_EXERCISE REQUIREMENTS_. Repeat exactly the line that contains "U21: OR 74LS32" and every line after it, down to the last line of the entries below. Do not include pictures.

_Revision comparison data_.

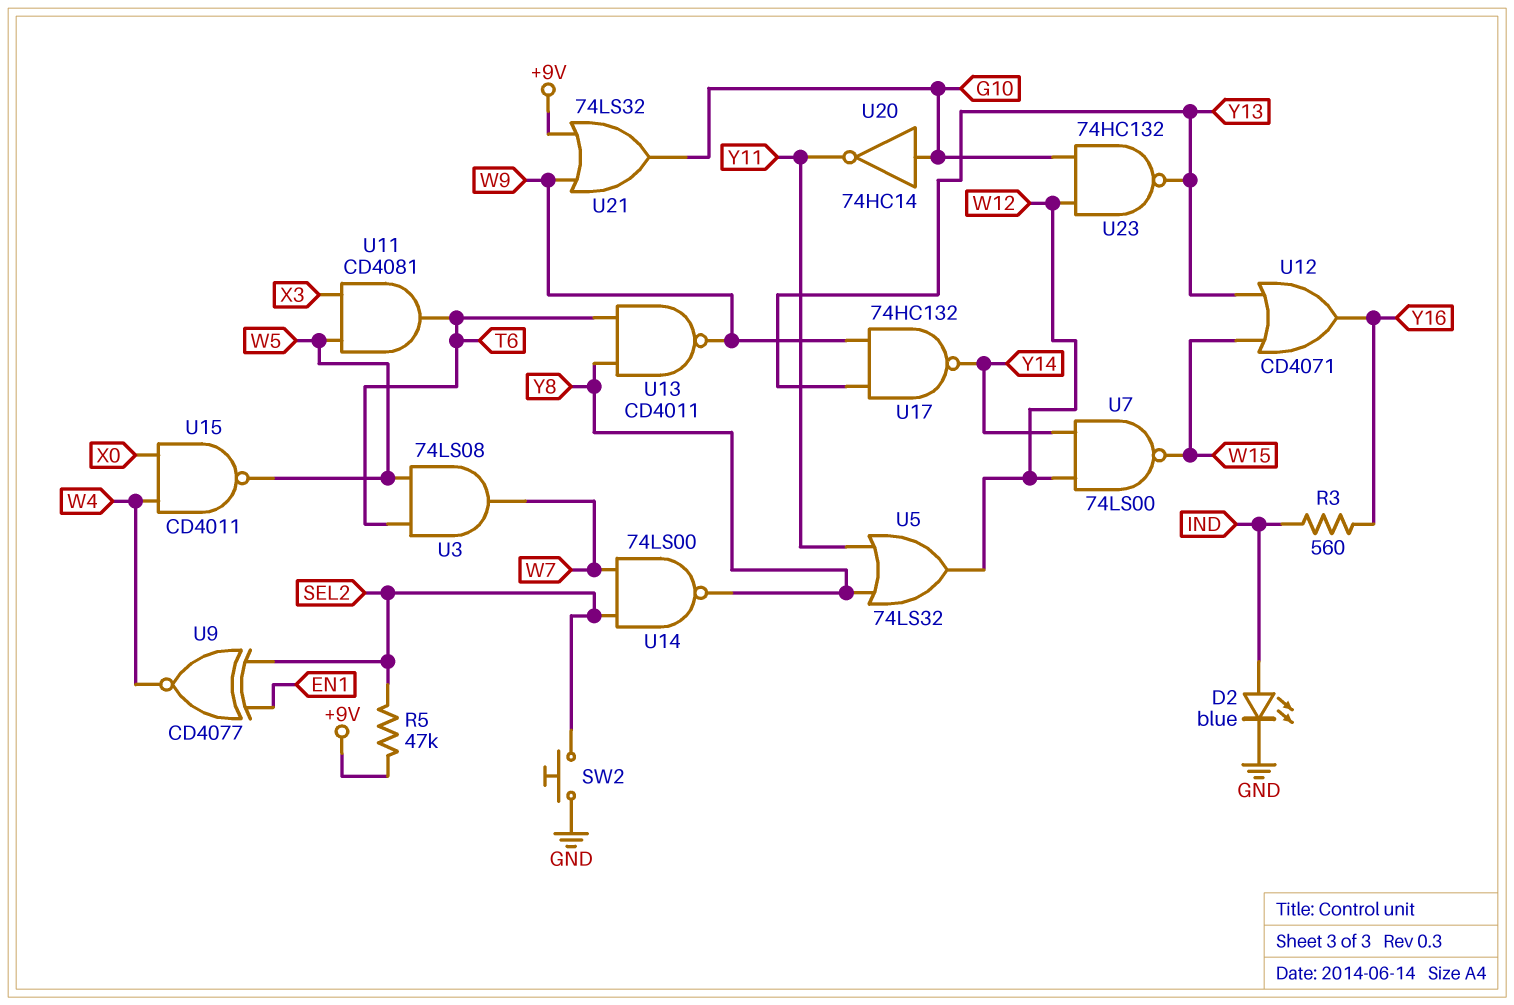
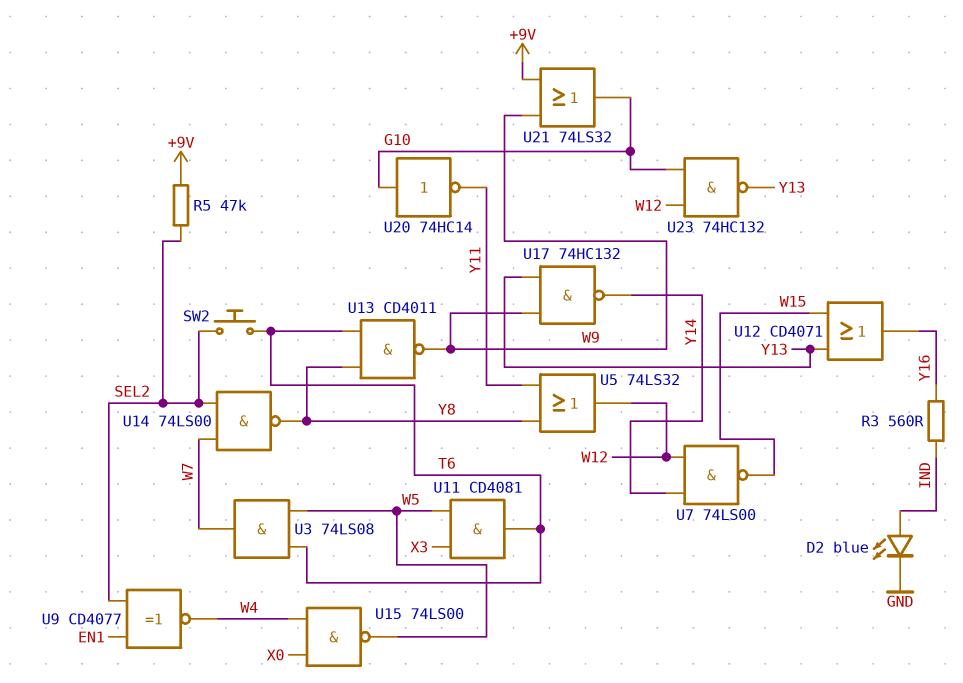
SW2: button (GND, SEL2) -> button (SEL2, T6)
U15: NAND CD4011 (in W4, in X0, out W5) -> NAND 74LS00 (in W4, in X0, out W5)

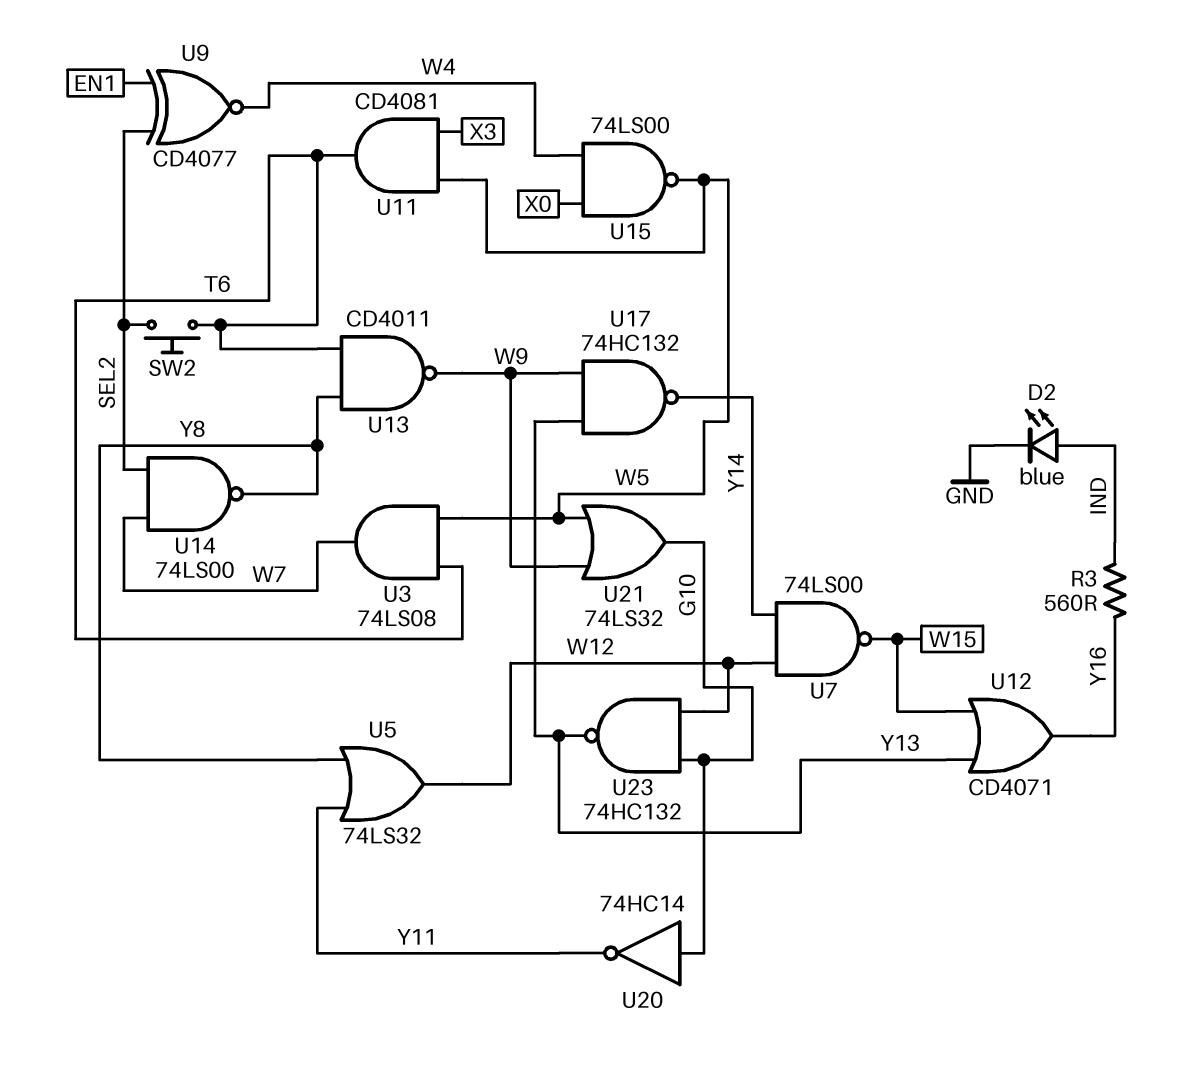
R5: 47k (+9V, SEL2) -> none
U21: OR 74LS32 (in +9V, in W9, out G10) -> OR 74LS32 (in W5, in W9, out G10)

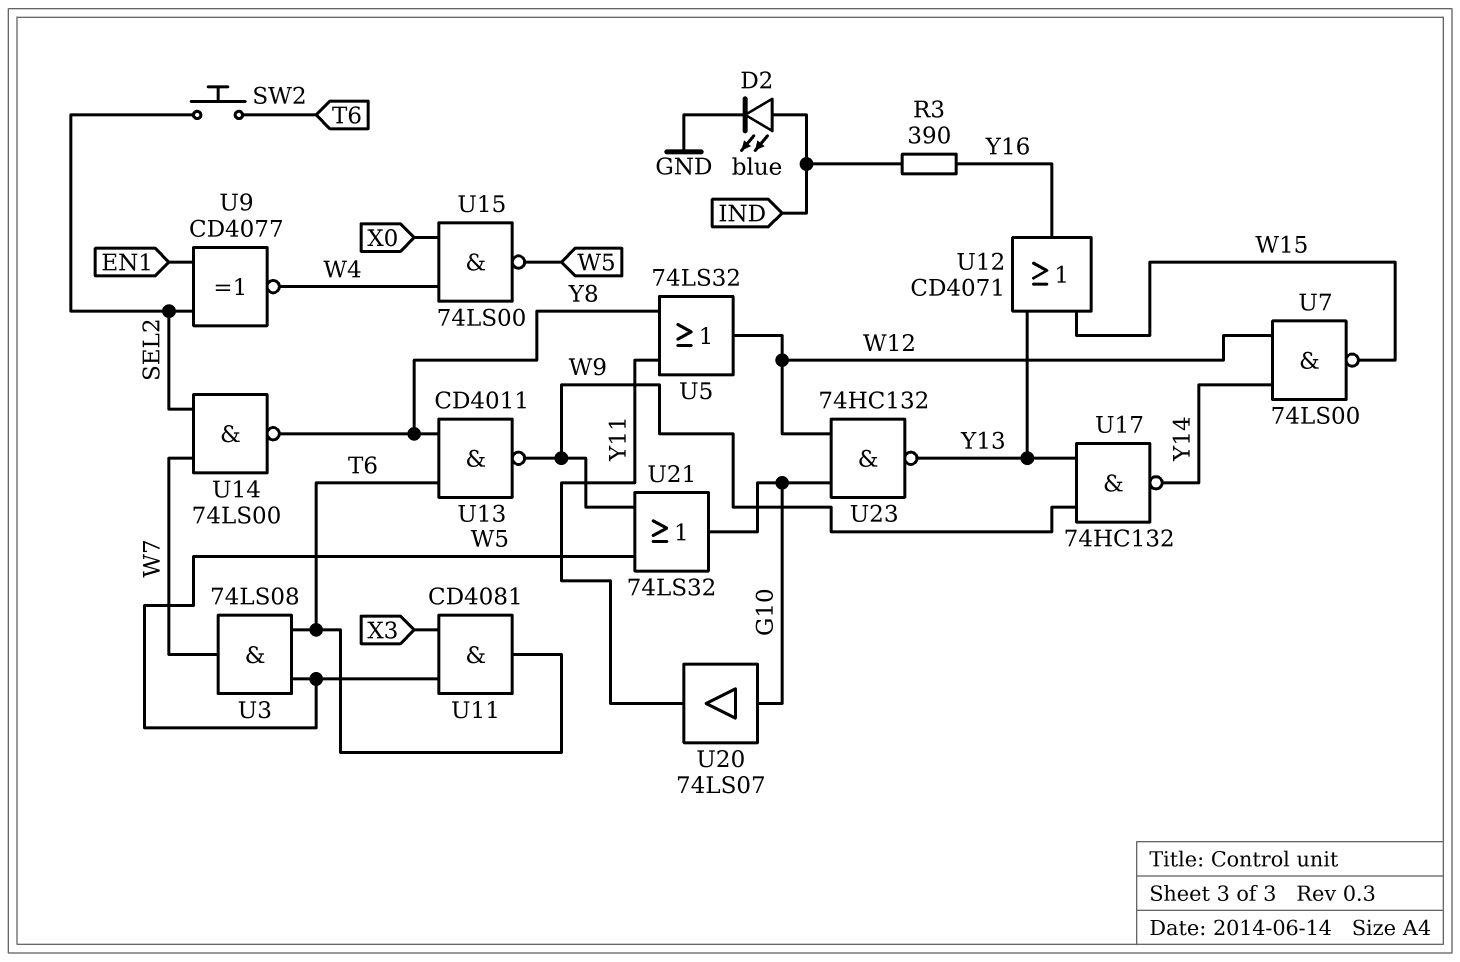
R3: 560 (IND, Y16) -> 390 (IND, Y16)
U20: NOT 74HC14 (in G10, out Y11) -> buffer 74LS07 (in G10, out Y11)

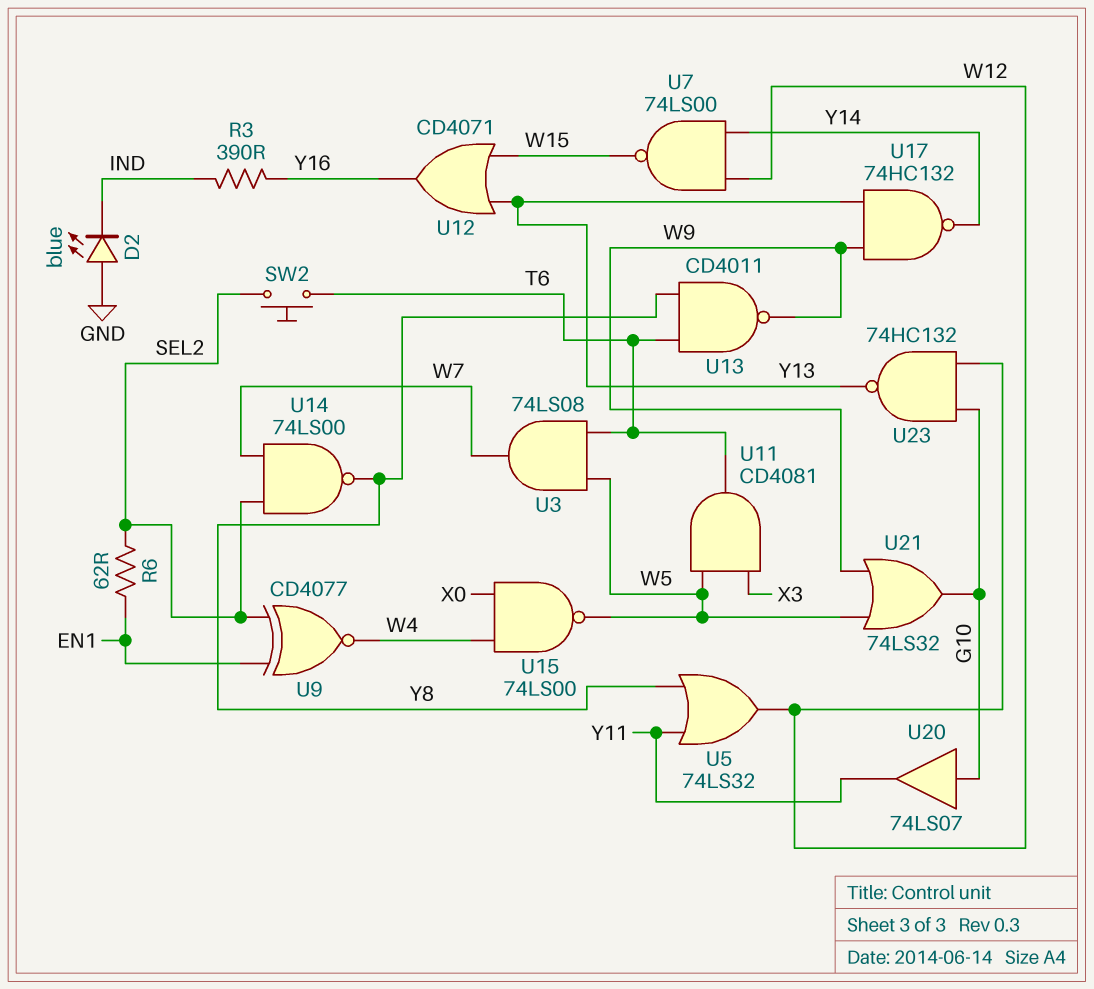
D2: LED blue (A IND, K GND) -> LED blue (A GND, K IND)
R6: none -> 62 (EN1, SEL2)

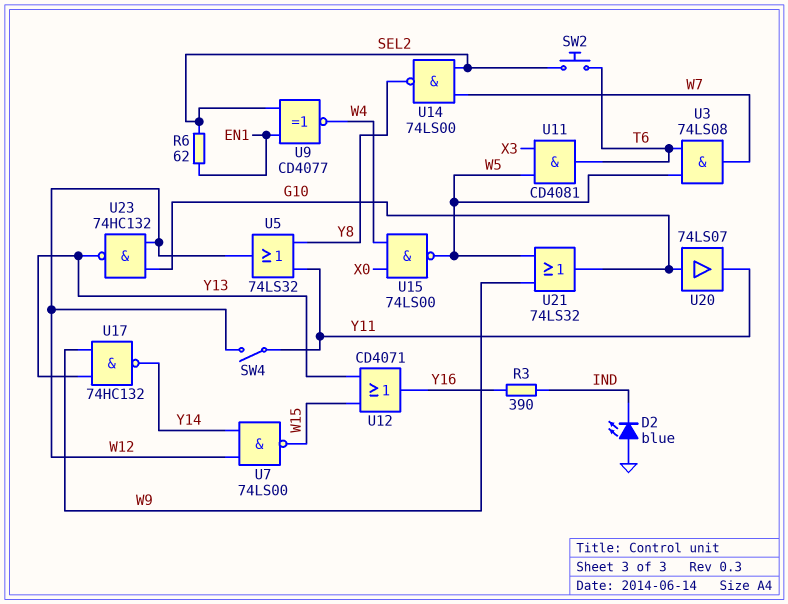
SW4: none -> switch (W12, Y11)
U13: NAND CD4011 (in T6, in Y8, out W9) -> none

_ANSWER_.
U21: OR 74LS32 (in +9V, in W9, out G10) -> OR 74LS32 (in W5, in W9, out G10)

R3: 560 (IND, Y16) -> 390 (IND, Y16)
U20: NOT 74HC14 (in G10, out Y11) -> buffer 74LS07 (in G10, out Y11)

D2: LED blue (A IND, K GND) -> LED blue (A GND, K IND)
R6: none -> 62 (EN1, SEL2)

SW4: none -> switch (W12, Y11)
U13: NAND CD4011 (in T6, in Y8, out W9) -> none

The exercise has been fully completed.